EXERCISE REQUIREMENTS | Each line of the records that holds "turned" should be shown in full.

[Saved entries]
○ ○ ○ ○ ○

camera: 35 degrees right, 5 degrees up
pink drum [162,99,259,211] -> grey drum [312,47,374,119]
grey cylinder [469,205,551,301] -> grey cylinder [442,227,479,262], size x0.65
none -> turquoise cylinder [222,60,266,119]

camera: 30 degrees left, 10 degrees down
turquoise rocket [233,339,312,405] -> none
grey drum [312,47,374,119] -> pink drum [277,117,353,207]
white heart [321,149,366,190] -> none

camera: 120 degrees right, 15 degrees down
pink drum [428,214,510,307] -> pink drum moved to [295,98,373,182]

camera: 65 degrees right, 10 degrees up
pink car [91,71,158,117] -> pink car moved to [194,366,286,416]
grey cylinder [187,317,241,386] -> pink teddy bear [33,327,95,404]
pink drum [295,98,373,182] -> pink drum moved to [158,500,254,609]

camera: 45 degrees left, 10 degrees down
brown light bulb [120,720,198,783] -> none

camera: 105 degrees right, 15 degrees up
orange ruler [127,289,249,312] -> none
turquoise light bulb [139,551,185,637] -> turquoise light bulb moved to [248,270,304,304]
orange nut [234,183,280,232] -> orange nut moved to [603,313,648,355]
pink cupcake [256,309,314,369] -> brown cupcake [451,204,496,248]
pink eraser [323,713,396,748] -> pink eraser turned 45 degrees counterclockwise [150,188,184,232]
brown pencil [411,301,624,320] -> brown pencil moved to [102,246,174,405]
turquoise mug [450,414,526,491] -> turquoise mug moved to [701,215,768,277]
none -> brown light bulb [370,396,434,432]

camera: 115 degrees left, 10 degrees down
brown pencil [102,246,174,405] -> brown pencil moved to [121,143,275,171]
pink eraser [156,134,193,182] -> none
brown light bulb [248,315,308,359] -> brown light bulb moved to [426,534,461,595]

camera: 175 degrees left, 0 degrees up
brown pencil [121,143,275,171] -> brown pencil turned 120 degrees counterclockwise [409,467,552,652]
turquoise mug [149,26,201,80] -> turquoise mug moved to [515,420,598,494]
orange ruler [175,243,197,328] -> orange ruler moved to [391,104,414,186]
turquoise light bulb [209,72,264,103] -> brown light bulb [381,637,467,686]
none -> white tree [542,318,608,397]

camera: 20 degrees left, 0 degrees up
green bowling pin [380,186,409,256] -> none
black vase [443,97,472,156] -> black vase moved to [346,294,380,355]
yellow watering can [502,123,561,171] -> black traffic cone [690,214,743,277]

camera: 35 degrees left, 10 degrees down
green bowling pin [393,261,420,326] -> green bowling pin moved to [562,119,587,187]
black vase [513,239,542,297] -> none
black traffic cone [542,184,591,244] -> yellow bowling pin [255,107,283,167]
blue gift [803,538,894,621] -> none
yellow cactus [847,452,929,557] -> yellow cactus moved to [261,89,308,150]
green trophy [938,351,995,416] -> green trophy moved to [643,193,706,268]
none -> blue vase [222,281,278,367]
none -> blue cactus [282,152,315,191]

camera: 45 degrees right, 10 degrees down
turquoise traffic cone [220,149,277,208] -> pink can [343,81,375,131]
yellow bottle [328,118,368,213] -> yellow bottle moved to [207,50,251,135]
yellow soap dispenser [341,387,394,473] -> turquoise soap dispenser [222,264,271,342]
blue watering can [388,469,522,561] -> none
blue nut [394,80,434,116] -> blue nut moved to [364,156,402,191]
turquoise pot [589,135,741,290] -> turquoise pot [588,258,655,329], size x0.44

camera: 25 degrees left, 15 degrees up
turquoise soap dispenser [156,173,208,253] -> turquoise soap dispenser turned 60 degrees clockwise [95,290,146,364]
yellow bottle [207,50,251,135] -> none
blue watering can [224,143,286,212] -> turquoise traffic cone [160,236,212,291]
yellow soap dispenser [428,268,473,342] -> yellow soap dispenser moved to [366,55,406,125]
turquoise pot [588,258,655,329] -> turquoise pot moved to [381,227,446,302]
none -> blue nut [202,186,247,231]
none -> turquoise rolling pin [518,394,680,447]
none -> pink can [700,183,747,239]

○ ○ ○ ○ ○

SOLVED PROBLEM |
pink eraser [323,713,396,748] -> pink eraser turned 45 degrees counterclockwise [150,188,184,232]
brown pencil [121,143,275,171] -> brown pencil turned 120 degrees counterclockwise [409,467,552,652]
turquoise soap dispenser [156,173,208,253] -> turquoise soap dispenser turned 60 degrees clockwise [95,290,146,364]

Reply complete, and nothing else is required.